--- Dataset records ---
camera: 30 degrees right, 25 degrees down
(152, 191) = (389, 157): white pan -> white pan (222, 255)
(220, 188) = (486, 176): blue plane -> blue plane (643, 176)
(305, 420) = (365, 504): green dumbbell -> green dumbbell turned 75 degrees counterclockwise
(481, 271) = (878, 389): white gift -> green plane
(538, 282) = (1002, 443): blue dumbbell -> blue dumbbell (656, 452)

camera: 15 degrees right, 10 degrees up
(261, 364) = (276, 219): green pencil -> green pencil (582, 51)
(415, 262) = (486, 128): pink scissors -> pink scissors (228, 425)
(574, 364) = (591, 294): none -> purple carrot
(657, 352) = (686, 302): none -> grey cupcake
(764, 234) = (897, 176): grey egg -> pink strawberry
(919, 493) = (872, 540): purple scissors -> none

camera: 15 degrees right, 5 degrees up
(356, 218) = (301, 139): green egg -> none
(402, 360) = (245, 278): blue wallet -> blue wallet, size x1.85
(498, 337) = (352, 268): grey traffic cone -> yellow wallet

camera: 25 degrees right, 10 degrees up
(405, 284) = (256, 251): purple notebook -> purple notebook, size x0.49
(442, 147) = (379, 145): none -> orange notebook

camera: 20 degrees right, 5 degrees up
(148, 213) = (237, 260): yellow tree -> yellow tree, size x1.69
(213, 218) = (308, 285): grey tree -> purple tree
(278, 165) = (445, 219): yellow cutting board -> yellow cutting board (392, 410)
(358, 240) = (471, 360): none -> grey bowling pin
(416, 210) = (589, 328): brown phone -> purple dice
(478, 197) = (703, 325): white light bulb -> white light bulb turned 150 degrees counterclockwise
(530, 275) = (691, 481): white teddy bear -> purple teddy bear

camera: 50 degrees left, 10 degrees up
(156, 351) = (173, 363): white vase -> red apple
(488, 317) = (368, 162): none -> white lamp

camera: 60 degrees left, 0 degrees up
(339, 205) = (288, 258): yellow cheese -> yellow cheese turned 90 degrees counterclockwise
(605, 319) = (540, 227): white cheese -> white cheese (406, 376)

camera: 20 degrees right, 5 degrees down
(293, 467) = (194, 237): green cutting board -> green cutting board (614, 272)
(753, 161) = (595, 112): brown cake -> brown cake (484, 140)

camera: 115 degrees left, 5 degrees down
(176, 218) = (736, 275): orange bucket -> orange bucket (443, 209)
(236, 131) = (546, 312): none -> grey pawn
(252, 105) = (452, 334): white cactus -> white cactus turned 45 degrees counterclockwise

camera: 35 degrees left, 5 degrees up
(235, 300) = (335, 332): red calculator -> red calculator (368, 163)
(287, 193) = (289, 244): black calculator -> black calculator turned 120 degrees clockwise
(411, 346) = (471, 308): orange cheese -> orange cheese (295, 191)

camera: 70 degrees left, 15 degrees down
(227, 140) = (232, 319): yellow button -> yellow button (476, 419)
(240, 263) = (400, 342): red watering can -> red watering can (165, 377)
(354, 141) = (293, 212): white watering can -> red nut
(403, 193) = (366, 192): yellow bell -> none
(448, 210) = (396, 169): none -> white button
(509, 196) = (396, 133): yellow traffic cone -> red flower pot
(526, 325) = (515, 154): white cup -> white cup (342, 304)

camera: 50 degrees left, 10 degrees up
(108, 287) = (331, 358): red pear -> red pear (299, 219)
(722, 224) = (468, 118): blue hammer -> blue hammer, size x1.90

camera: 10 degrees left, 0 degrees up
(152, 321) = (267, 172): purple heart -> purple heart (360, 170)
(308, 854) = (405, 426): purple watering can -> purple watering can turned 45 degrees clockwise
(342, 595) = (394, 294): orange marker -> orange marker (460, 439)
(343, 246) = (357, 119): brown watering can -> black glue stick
---
*Exercise description*. Each entry above is to be returned exactly as given.

*Exercise response*.
camera: 30 degrees right, 25 degrees down
(152, 191) = (389, 157): white pan -> white pan (222, 255)
(220, 188) = (486, 176): blue plane -> blue plane (643, 176)
(305, 420) = (365, 504): green dumbbell -> green dumbbell turned 75 degrees counterclockwise
(481, 271) = (878, 389): white gift -> green plane
(538, 282) = (1002, 443): blue dumbbell -> blue dumbbell (656, 452)

camera: 15 degrees right, 10 degrees up
(261, 364) = (276, 219): green pencil -> green pencil (582, 51)
(415, 262) = (486, 128): pink scissors -> pink scissors (228, 425)
(574, 364) = (591, 294): none -> purple carrot
(657, 352) = (686, 302): none -> grey cupcake
(764, 234) = (897, 176): grey egg -> pink strawberry
(919, 493) = (872, 540): purple scissors -> none

camera: 15 degrees right, 5 degrees up
(356, 218) = (301, 139): green egg -> none
(402, 360) = (245, 278): blue wallet -> blue wallet, size x1.85
(498, 337) = (352, 268): grey traffic cone -> yellow wallet

camera: 25 degrees right, 10 degrees up
(405, 284) = (256, 251): purple notebook -> purple notebook, size x0.49
(442, 147) = (379, 145): none -> orange notebook

camera: 20 degrees right, 5 degrees up
(148, 213) = (237, 260): yellow tree -> yellow tree, size x1.69
(213, 218) = (308, 285): grey tree -> purple tree
(278, 165) = (445, 219): yellow cutting board -> yellow cutting board (392, 410)
(358, 240) = (471, 360): none -> grey bowling pin
(416, 210) = (589, 328): brown phone -> purple dice
(478, 197) = (703, 325): white light bulb -> white light bulb turned 150 degrees counterclockwise
(530, 275) = (691, 481): white teddy bear -> purple teddy bear

camera: 50 degrees left, 10 degrees up
(156, 351) = (173, 363): white vase -> red apple
(488, 317) = (368, 162): none -> white lamp

camera: 60 degrees left, 0 degrees up
(339, 205) = (288, 258): yellow cheese -> yellow cheese turned 90 degrees counterclockwise
(605, 319) = (540, 227): white cheese -> white cheese (406, 376)

camera: 20 degrees right, 5 degrees down
(293, 467) = (194, 237): green cutting board -> green cutting board (614, 272)
(753, 161) = (595, 112): brown cake -> brown cake (484, 140)

camera: 115 degrees left, 5 degrees down
(176, 218) = (736, 275): orange bucket -> orange bucket (443, 209)
(236, 131) = (546, 312): none -> grey pawn
(252, 105) = (452, 334): white cactus -> white cactus turned 45 degrees counterclockwise

camera: 35 degrees left, 5 degrees up
(235, 300) = (335, 332): red calculator -> red calculator (368, 163)
(287, 193) = (289, 244): black calculator -> black calculator turned 120 degrees clockwise
(411, 346) = (471, 308): orange cheese -> orange cheese (295, 191)

camera: 70 degrees left, 15 degrees down
(227, 140) = (232, 319): yellow button -> yellow button (476, 419)
(240, 263) = (400, 342): red watering can -> red watering can (165, 377)
(354, 141) = (293, 212): white watering can -> red nut
(403, 193) = (366, 192): yellow bell -> none
(448, 210) = (396, 169): none -> white button
(509, 196) = (396, 133): yellow traffic cone -> red flower pot
(526, 325) = (515, 154): white cup -> white cup (342, 304)

camera: 50 degrees left, 10 degrees up
(108, 287) = (331, 358): red pear -> red pear (299, 219)
(722, 224) = (468, 118): blue hammer -> blue hammer, size x1.90

camera: 10 degrees left, 0 degrees up
(152, 321) = (267, 172): purple heart -> purple heart (360, 170)
(308, 854) = (405, 426): purple watering can -> purple watering can turned 45 degrees clockwise
(342, 595) = (394, 294): orange marker -> orange marker (460, 439)
(343, 246) = (357, 119): brown watering can -> black glue stick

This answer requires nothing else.